Information provided:
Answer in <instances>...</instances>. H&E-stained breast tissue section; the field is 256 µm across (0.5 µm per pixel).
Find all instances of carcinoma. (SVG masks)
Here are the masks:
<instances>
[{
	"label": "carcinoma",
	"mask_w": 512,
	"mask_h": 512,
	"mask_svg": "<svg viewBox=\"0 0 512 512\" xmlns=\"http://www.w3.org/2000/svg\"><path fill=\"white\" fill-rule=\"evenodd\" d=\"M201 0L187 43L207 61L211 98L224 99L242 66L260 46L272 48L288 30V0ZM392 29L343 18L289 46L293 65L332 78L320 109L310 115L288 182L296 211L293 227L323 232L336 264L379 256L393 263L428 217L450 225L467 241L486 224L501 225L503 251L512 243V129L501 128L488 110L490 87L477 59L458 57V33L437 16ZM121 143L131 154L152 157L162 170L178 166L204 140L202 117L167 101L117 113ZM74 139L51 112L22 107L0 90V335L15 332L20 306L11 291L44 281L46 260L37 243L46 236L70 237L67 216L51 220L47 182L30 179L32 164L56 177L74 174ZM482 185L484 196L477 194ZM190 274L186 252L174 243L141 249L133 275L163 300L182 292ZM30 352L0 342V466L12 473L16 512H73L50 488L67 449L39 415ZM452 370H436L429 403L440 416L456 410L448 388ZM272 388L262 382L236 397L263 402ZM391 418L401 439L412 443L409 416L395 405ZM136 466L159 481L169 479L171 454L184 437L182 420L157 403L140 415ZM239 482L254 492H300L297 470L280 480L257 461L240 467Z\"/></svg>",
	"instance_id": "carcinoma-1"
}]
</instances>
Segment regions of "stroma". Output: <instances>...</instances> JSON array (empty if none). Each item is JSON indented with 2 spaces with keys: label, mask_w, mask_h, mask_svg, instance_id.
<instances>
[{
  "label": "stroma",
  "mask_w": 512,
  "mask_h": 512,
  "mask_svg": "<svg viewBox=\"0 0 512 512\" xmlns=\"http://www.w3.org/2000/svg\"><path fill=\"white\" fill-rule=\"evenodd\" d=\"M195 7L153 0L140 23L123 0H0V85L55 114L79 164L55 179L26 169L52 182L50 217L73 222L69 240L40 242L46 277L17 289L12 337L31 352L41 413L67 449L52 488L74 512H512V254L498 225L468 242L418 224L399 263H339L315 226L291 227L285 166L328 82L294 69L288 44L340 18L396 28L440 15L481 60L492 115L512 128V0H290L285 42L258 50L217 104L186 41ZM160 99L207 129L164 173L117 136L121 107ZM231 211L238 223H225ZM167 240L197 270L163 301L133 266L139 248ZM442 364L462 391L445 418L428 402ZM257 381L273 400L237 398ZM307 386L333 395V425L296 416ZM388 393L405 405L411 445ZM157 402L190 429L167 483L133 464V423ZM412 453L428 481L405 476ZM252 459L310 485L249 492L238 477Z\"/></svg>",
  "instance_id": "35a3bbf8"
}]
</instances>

Given problem: Write out exactly the lines starting with the one that holds "Segment regions of" and running through the last line above.

In response:
Segment regions of "stroma". Output: <instances>...</instances> JSON array (empty if none). Each item is JSON indented with 2 spaces with keys: label, mask_w, mask_h, mask_svg, instance_id.
<instances>
[{
  "label": "stroma",
  "mask_w": 512,
  "mask_h": 512,
  "mask_svg": "<svg viewBox=\"0 0 512 512\" xmlns=\"http://www.w3.org/2000/svg\"><path fill=\"white\" fill-rule=\"evenodd\" d=\"M195 7L153 0L140 23L123 0H0V85L55 114L79 164L55 179L26 169L52 182L50 217L73 222L69 240L40 242L46 277L17 289L12 337L31 352L41 413L67 449L52 488L74 512H512V254L498 225L468 242L418 224L399 263H339L315 226L291 227L285 166L328 82L294 69L288 44L340 18L396 28L440 15L481 60L492 115L512 128V0H290L285 42L258 50L217 104L186 41ZM160 99L207 129L164 173L117 136L121 107ZM231 211L238 223H225ZM167 240L197 270L163 301L133 266L139 248ZM442 364L462 391L445 418L428 402ZM257 381L273 400L237 398ZM307 386L333 395V425L296 416ZM388 393L405 405L411 445ZM157 402L190 429L167 483L133 464V423ZM412 453L428 481L405 476ZM252 459L310 485L249 492L238 477Z\"/></svg>",
  "instance_id": "35a3bbf8"
}]
</instances>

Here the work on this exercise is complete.